> **Exercise prompt**
What are the lines, word for word, from the line with "building: [315,266,338,297] -> none" up to and including the line with "building: [40,235,193,306] -> none" in the records below? Omit the pictures.

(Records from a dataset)
|---|

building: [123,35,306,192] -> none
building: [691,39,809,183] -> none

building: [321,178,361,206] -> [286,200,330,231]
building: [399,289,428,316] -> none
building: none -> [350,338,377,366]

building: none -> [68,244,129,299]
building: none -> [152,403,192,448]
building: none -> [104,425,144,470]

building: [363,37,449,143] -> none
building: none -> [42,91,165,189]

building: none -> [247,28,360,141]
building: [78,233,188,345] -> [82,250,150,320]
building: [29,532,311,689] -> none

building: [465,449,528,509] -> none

|---|

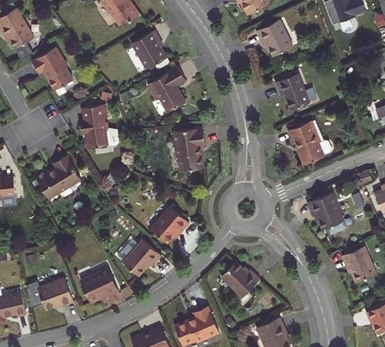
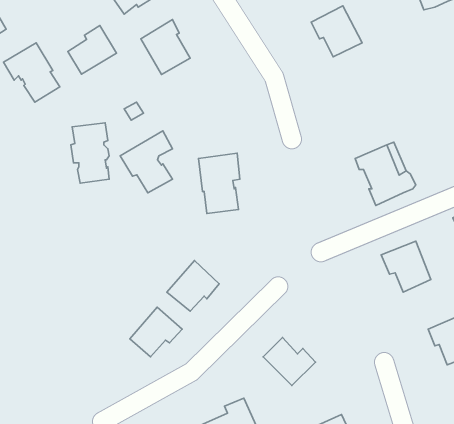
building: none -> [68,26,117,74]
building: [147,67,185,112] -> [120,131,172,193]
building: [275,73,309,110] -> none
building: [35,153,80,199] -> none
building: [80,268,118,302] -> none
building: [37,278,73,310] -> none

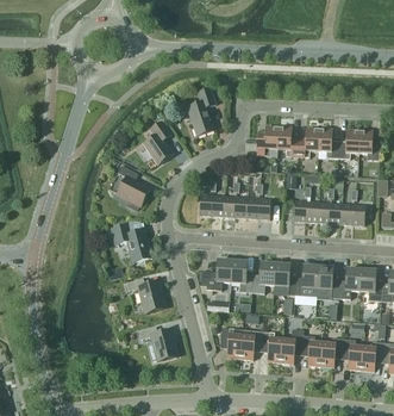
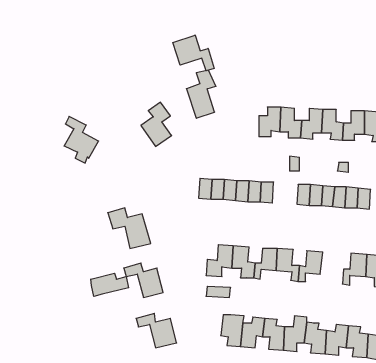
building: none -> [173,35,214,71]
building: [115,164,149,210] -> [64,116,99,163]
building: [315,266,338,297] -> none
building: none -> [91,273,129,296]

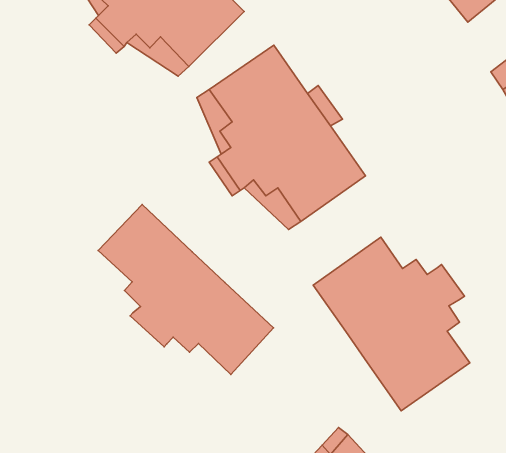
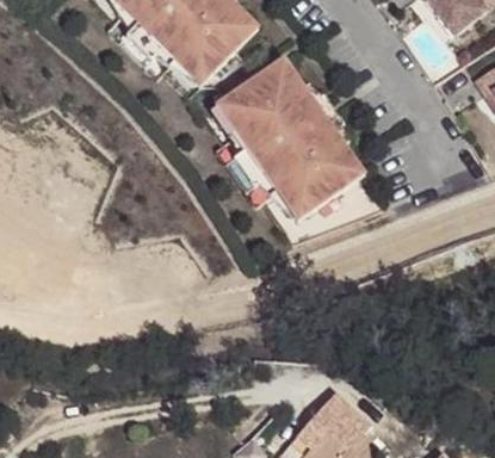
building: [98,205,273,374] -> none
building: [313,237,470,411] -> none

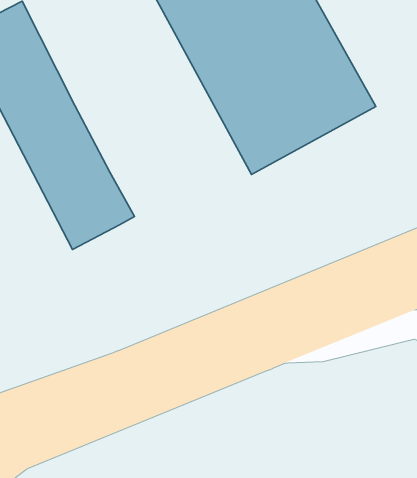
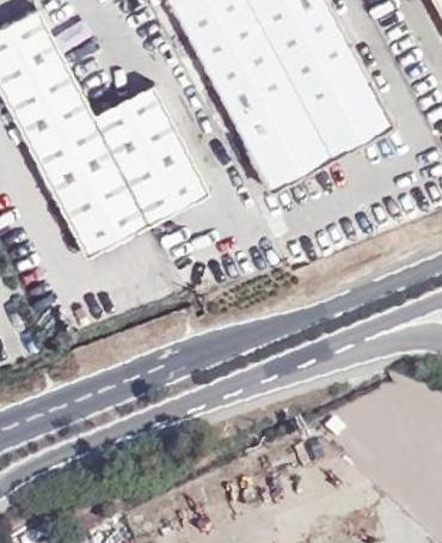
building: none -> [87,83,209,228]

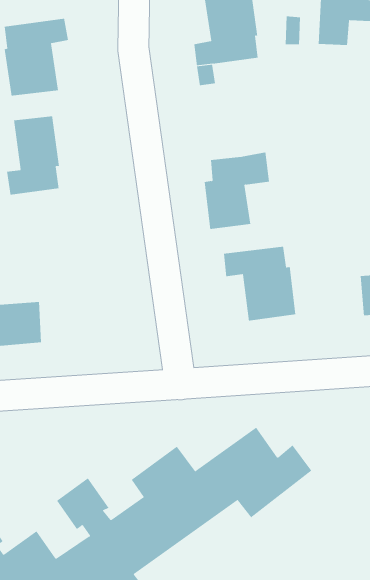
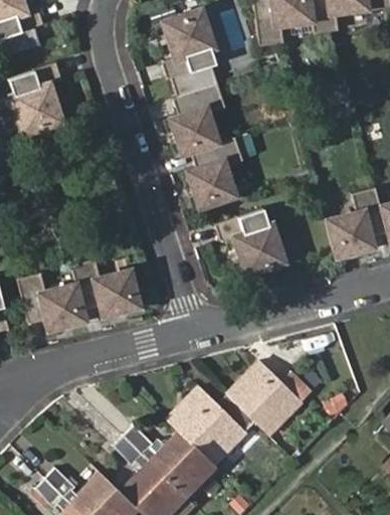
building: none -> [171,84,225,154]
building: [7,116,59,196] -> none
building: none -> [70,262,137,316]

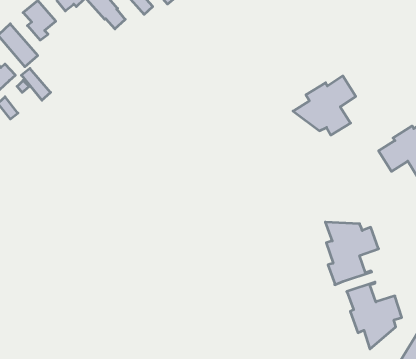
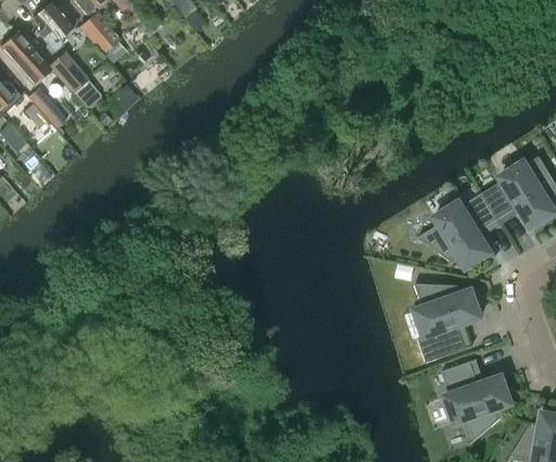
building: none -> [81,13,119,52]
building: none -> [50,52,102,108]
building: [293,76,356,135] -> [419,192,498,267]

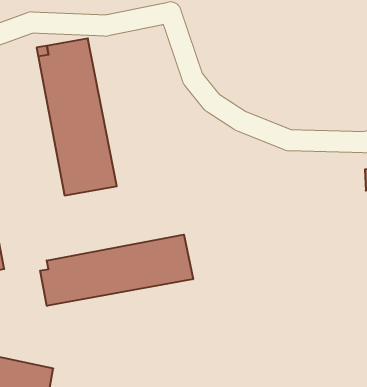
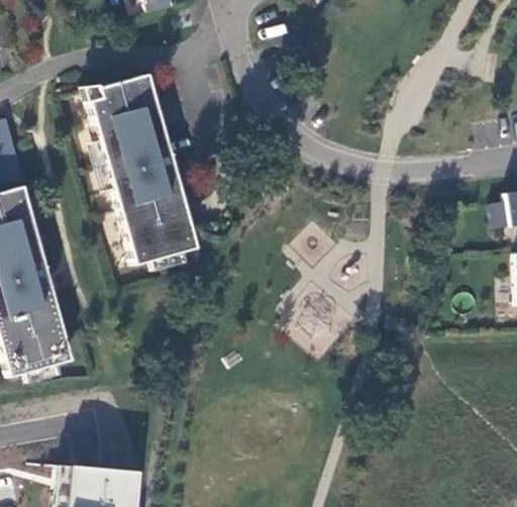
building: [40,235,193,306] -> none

|---|

> **Task result**
building: [315,266,338,297] -> none
building: none -> [91,273,129,296]

building: [98,205,273,374] -> none
building: [313,237,470,411] -> none

building: none -> [87,83,209,228]

building: none -> [171,84,225,154]
building: [7,116,59,196] -> none
building: none -> [70,262,137,316]

building: none -> [81,13,119,52]
building: none -> [50,52,102,108]
building: [293,76,356,135] -> [419,192,498,267]

building: [40,235,193,306] -> none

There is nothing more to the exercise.